Start of INFORMATION GIVEN
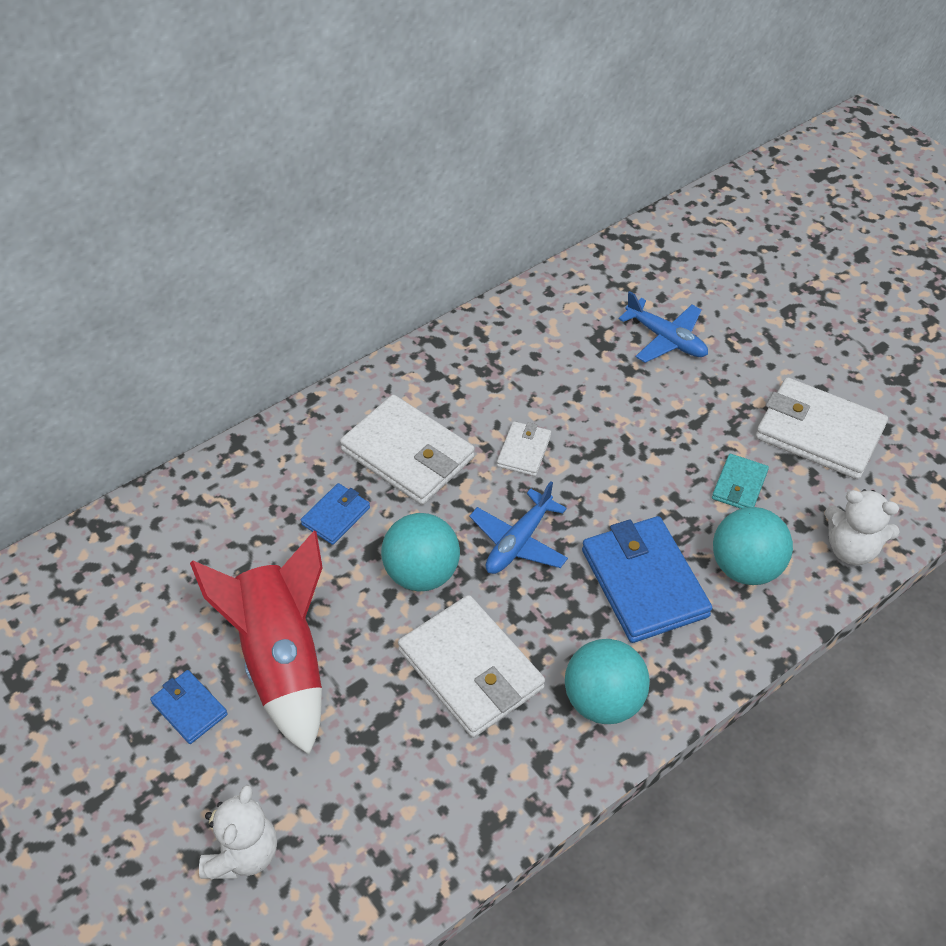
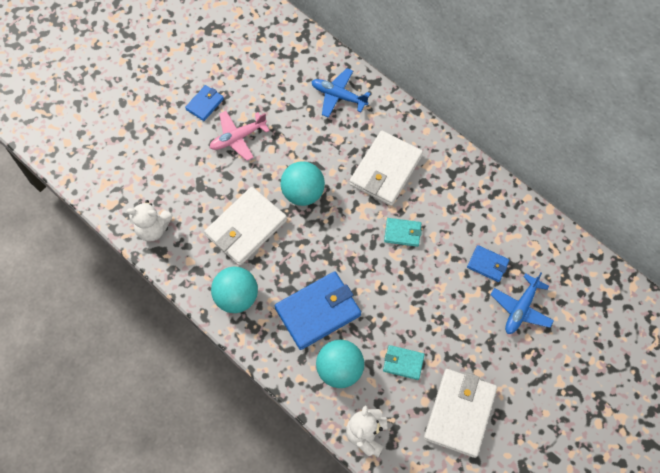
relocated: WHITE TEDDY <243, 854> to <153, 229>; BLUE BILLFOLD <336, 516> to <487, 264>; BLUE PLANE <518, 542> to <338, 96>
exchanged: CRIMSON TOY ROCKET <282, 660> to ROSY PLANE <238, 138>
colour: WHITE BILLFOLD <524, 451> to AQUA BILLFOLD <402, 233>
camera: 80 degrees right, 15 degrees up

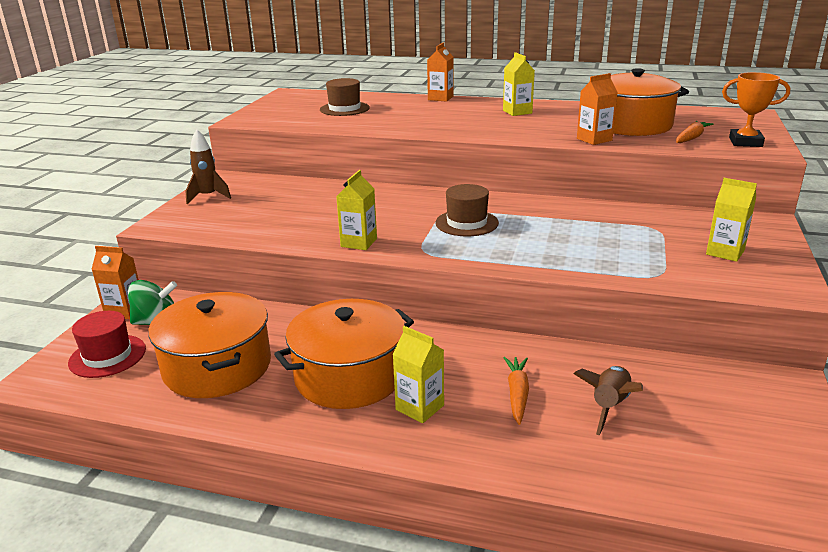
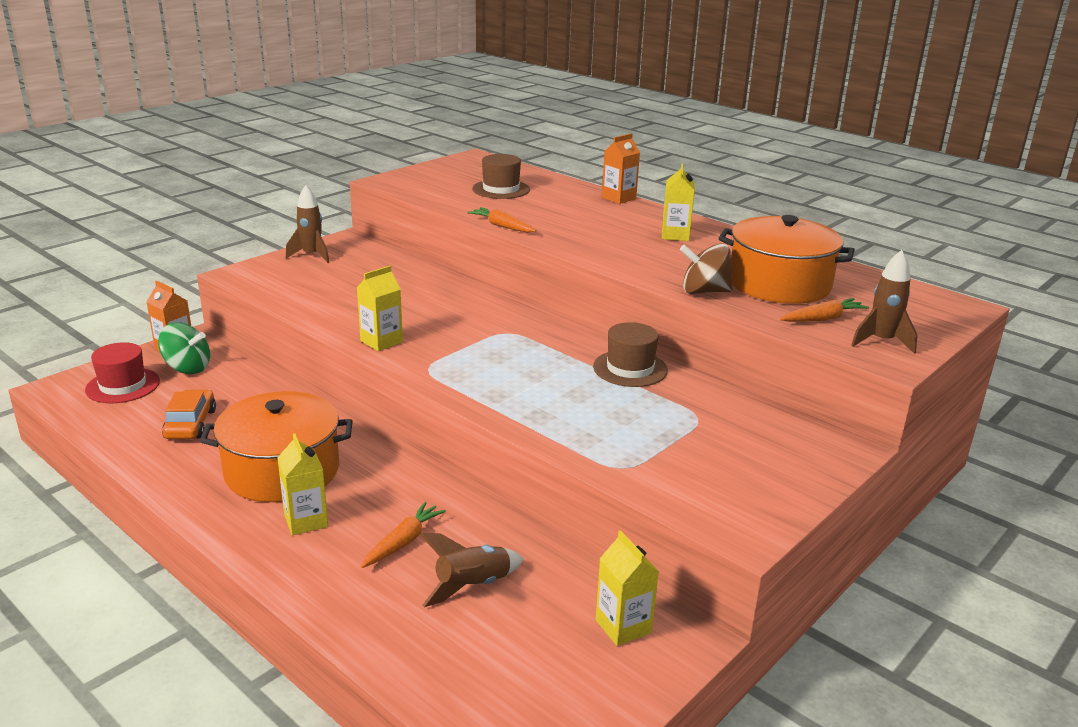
appeared: ORANGE TOY CARROT <502, 226>
relocated: BROWN HAT <466, 223> to <630, 368>; GOLDEN MILK CARTON <725, 252> to <623, 626>
exchanged: ORANGE POT <217, 367> to ORANGE AUTOMOBILE <190, 424>; ORANGE MILK CARTON <594, 139> to BROWN WHIRLIGIG <704, 291>; ORANGE TROPHY <745, 142> to BROWN TOY ROCKET <881, 342>
camera: 25 degrees right, 0 degrees up

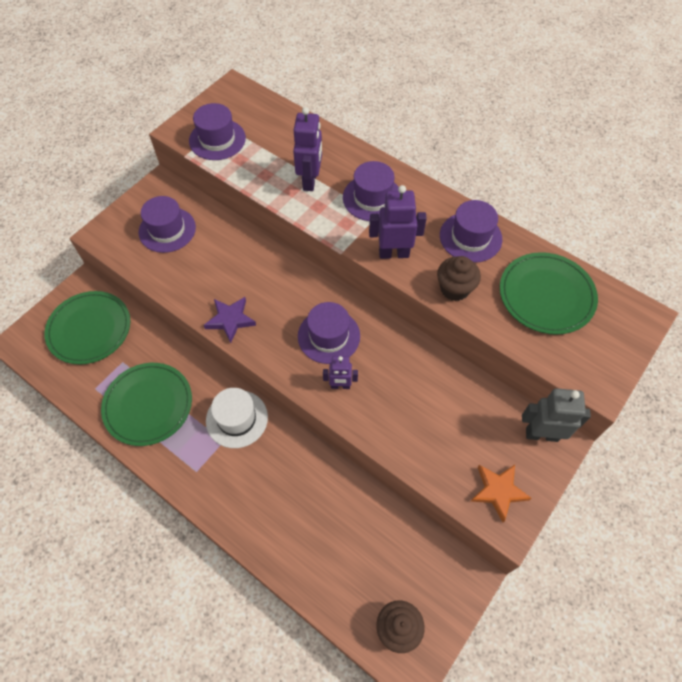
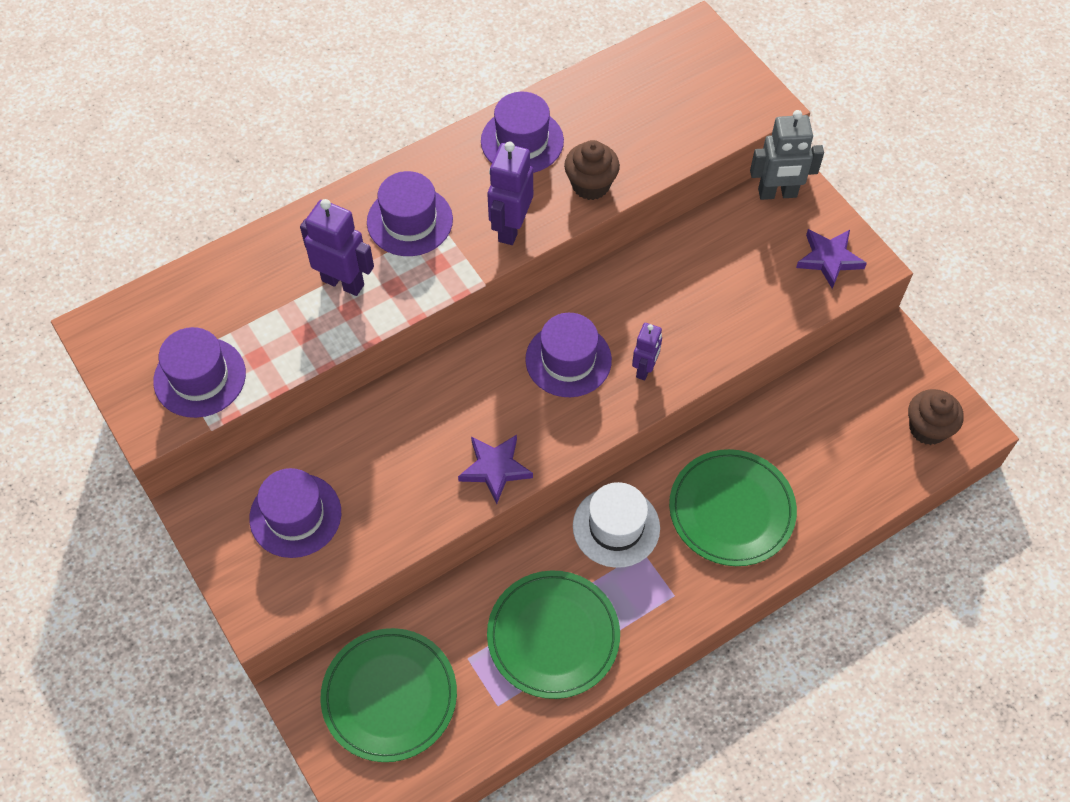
relocated: GREEN FLAT DISH <546, 295> to <731, 510>
colour: ORANGE STAR <498, 491> to ROYAL PURPLE STAR <829, 259>
spun: ASH-GREY TOY ROBOT <541, 434> = <777, 193> 120 degrees counterclockwise
camera: 70 degrees left, 0 degrees up

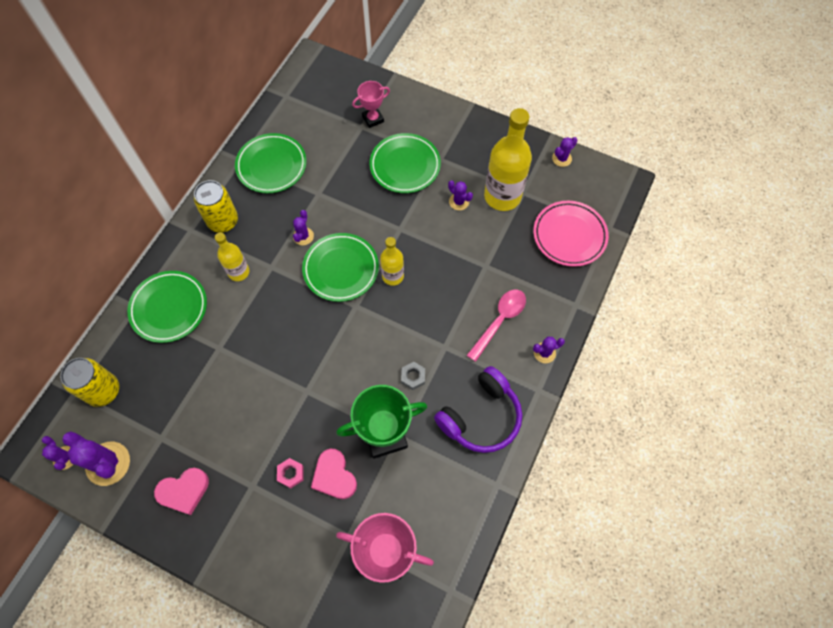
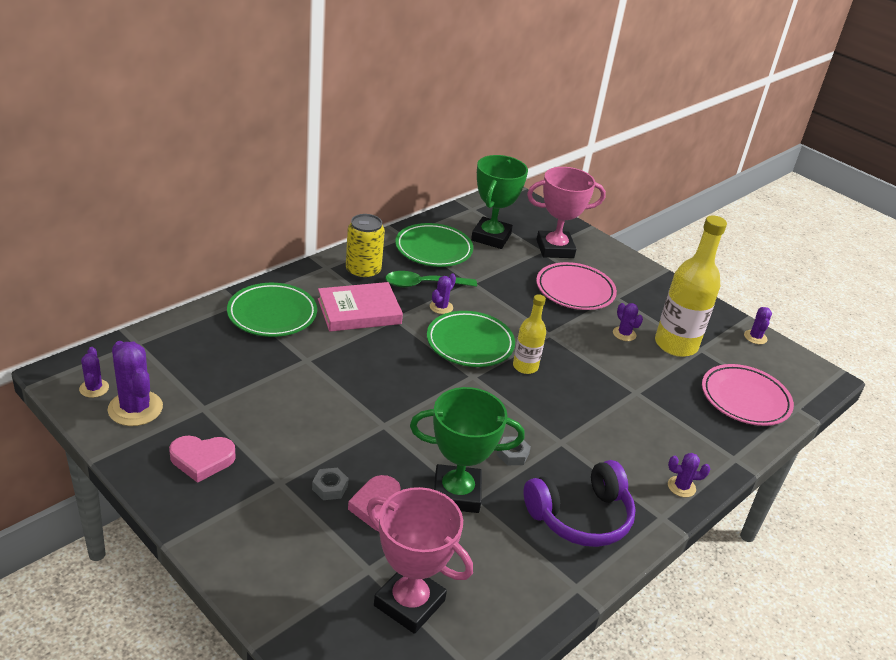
missing: GOLDEN TIN <103, 391>; ROSY SPOON <499, 321>
appeared: GREEN SPOON <424, 284>; GREEN TROPHY <491, 237>
exchanged: GOLDEN DRINK BOTTLE <238, 272> to ROSY BOOK <359, 311>
colour: ROSY HEX NUT <291, 474> to ASH-GREY HEX NUT <330, 487>; GREEN FLAT DISH <405, 166> to ROSY FLAT DISH <575, 290>
spun: ROYAL PURPLE SAGUARO CACTUS <561, 158> = <755, 337> 60 degrees counterclockwise
size: ROSY TROPHY <373, 119> = <555, 249> x1.76
camera: 15 degrees right, 30 degrees down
End of INFORMATION GIVEN
**ACTION ITEM**
Quote the lines above exactly, starting with the one that has "exchanged: CRIMSON TOY" and ending with the one that has "camera: 25 degrees right, 0 degrees up"; drop the pictures and include nothing else.

**SOLVED PROBLEM**
exchanged: CRIMSON TOY ROCKET <282, 660> to ROSY PLANE <238, 138>
colour: WHITE BILLFOLD <524, 451> to AQUA BILLFOLD <402, 233>
camera: 80 degrees right, 15 degrees up

appeared: ORANGE TOY CARROT <502, 226>
relocated: BROWN HAT <466, 223> to <630, 368>; GOLDEN MILK CARTON <725, 252> to <623, 626>
exchanged: ORANGE POT <217, 367> to ORANGE AUTOMOBILE <190, 424>; ORANGE MILK CARTON <594, 139> to BROWN WHIRLIGIG <704, 291>; ORANGE TROPHY <745, 142> to BROWN TOY ROCKET <881, 342>
camera: 25 degrees right, 0 degrees up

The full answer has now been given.